(Before-and-after coordinate records)
* * * * *

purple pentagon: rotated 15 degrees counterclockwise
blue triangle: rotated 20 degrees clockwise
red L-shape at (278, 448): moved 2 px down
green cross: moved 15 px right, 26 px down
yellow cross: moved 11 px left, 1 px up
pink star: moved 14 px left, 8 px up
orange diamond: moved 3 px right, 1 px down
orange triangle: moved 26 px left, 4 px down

* * * * *

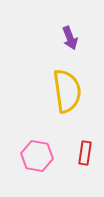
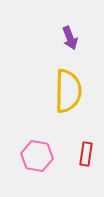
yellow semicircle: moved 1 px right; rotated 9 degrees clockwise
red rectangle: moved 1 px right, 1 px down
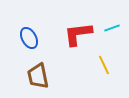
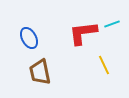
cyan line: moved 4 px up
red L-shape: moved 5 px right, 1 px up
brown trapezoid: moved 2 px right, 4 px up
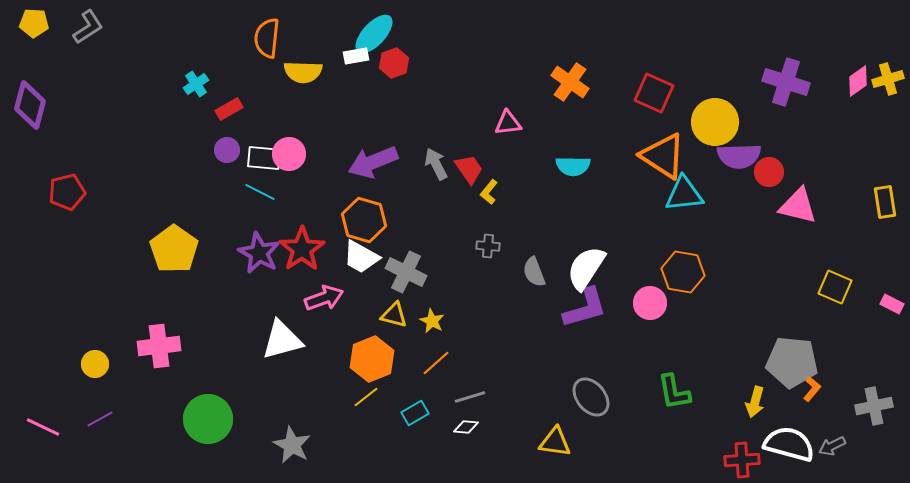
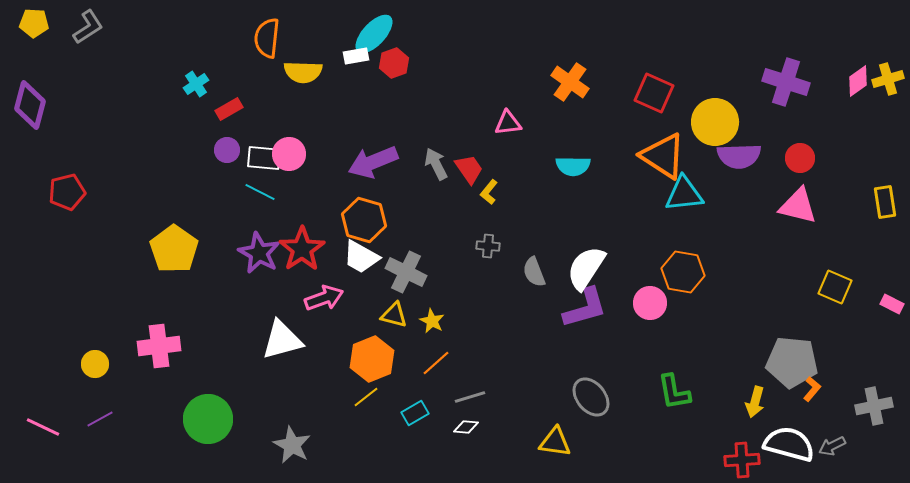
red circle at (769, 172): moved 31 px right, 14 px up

* * * * *

◆ **TASK**
Search the data above for the string "left" and copy each line that has it.

◆ **ANSWER SECTION**
yellow cross: moved 11 px left, 1 px up
pink star: moved 14 px left, 8 px up
orange triangle: moved 26 px left, 4 px down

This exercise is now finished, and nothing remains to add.